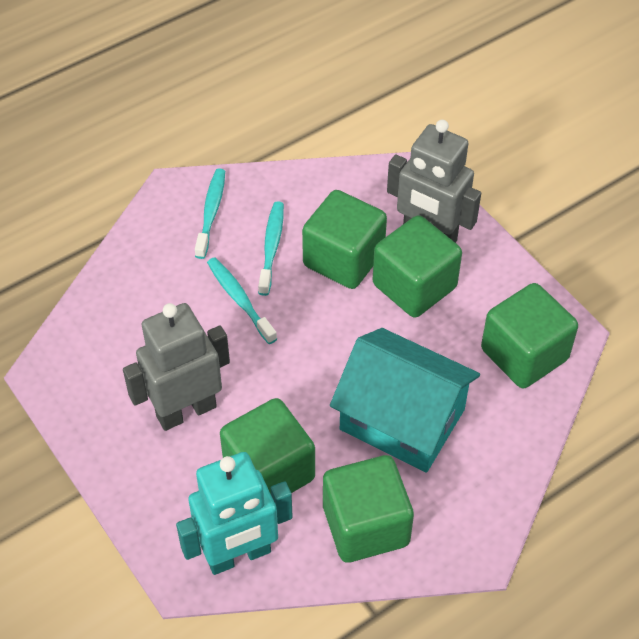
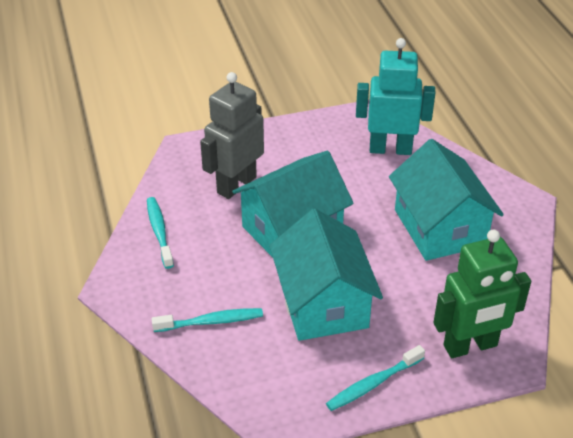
green cube: 5 -> 0
green robot: 0 -> 1
grey robot: 2 -> 1
turquoise house: 1 -> 3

#### WORK ITEM:
Exactly as given, transcribe every line of the data, but not its images.

#### OUTPUT:
green cube: 5 -> 0
green robot: 0 -> 1
grey robot: 2 -> 1
turquoise house: 1 -> 3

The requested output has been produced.